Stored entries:
==========
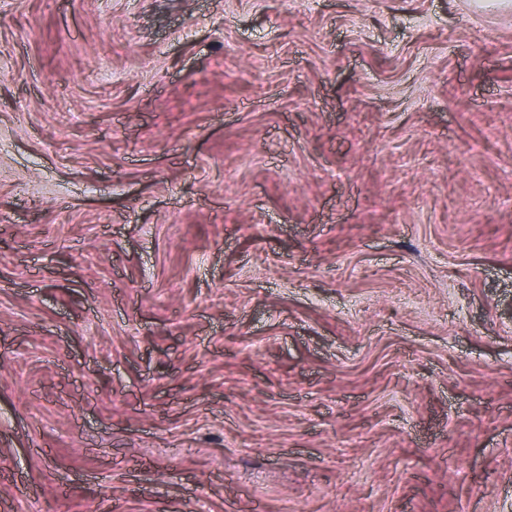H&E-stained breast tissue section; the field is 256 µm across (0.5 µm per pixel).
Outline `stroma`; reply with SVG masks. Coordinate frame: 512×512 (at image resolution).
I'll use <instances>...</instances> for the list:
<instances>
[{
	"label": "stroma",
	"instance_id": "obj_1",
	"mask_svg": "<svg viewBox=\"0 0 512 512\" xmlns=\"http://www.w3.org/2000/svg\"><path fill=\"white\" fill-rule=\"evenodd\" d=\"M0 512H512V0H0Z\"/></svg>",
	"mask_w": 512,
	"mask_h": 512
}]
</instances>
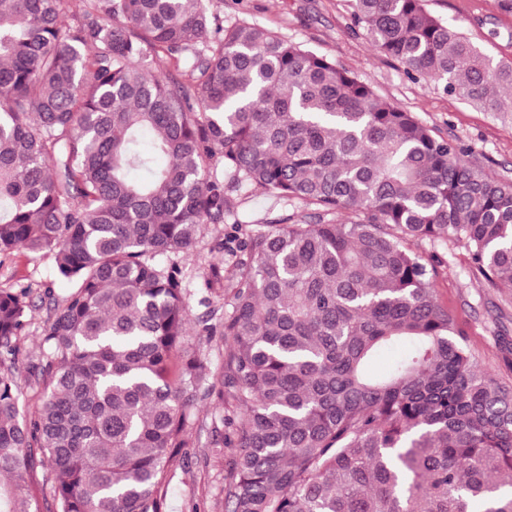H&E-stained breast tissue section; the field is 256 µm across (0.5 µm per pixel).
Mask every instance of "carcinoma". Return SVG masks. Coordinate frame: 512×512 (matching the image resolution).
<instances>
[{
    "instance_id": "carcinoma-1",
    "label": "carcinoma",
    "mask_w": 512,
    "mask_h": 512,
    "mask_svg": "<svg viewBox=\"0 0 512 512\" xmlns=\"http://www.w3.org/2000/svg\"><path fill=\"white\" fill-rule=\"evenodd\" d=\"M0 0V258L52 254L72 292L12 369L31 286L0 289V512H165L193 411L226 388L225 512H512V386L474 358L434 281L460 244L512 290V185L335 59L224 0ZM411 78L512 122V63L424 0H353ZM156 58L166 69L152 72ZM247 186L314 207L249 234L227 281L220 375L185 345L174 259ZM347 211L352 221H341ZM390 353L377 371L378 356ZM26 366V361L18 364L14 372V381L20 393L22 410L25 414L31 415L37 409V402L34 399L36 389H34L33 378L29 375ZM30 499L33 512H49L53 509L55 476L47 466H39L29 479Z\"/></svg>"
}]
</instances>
==========
__What to work on__. Print each entry shown above with exact wording and no pictures.

__Expected output__.
H&E-stained breast tissue section; the field is 256 µm across (0.5 µm per pixel).
Outline `stroma`; reply with SVG masks. Coordinate frame: 512×512 (at image resolution).
I'll use <instances>...</instances> for the list:
<instances>
[{
	"label": "stroma",
	"instance_id": "obj_1",
	"mask_svg": "<svg viewBox=\"0 0 512 512\" xmlns=\"http://www.w3.org/2000/svg\"><path fill=\"white\" fill-rule=\"evenodd\" d=\"M0 512H512V0H0Z\"/></svg>",
	"mask_w": 512,
	"mask_h": 512
}]
</instances>
H&E-stained breast tissue section; the field is 256 µm across (0.5 µm per pixel).
Mask every instance of "carcinoma". Return SVG masks. Coordinate frame: 512×512 (matching the image resolution).
<instances>
[{
    "instance_id": "carcinoma-1",
    "label": "carcinoma",
    "mask_w": 512,
    "mask_h": 512,
    "mask_svg": "<svg viewBox=\"0 0 512 512\" xmlns=\"http://www.w3.org/2000/svg\"><path fill=\"white\" fill-rule=\"evenodd\" d=\"M0 0V258L52 254L72 292L12 369L31 286L0 289V512H165L193 411L226 388L225 512H512V386L474 358L434 281L460 244L512 290V185L335 59L224 0ZM411 78L512 122V63L424 0H353ZM156 58L166 69L152 72ZM247 186L314 207L249 234L227 281L220 375L185 345L174 259ZM347 211L352 221H341ZM390 353L377 371L378 356ZM26 366V361L18 364L14 372V381L20 393L22 410L25 414L31 415L37 409V402L34 399L36 389H34L33 378L29 375ZM30 499L33 512H49L53 509L55 476L47 466H39L29 479Z\"/></svg>"
}]
</instances>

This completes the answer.